_What is being asked_
Filter out all lines without the word "czarny" from the data below, please, and copy the rest.
Start of Supplied data
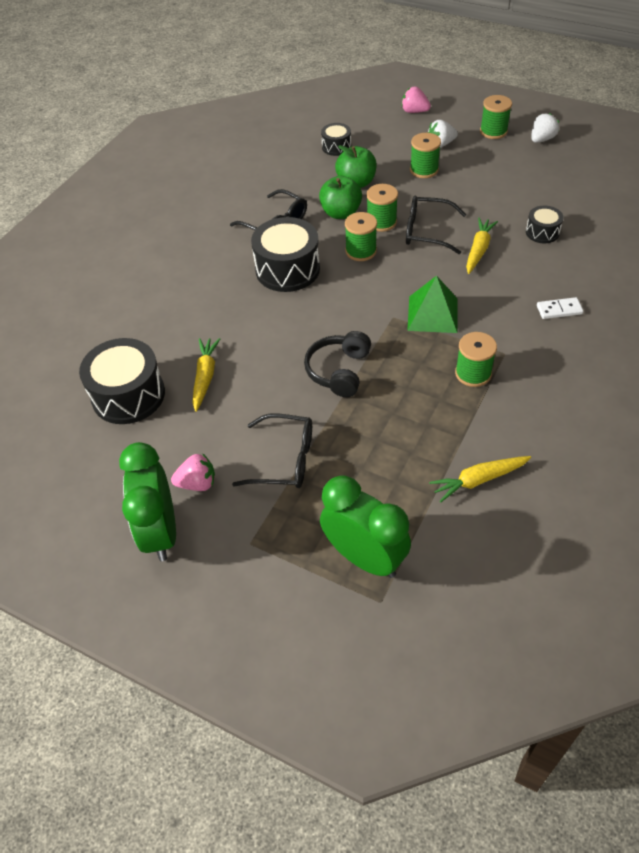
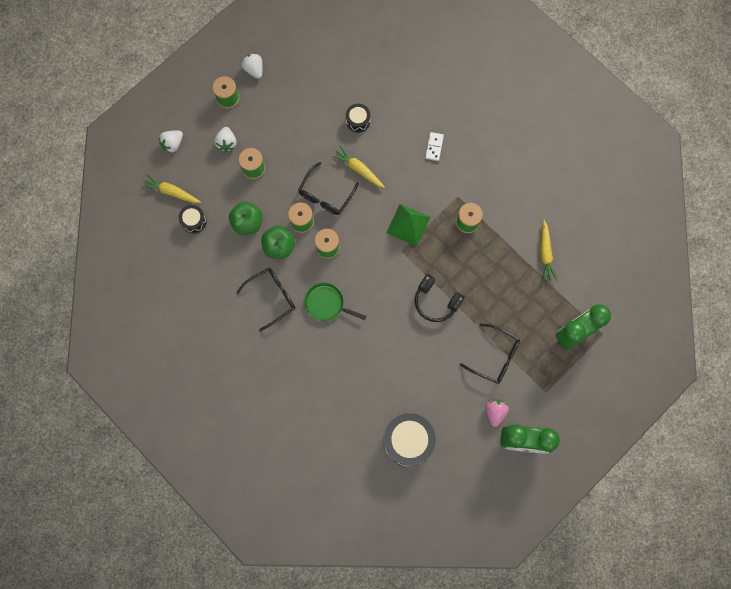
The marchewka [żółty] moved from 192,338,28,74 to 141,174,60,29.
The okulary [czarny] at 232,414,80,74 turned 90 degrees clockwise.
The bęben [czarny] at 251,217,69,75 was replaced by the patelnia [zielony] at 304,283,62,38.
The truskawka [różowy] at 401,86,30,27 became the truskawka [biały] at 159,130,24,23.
End of Supplied data
_Result of this exercise_
The okulary [czarny] at 232,414,80,74 turned 90 degrees clockwise.
The bęben [czarny] at 251,217,69,75 was replaced by the patelnia [zielony] at 304,283,62,38.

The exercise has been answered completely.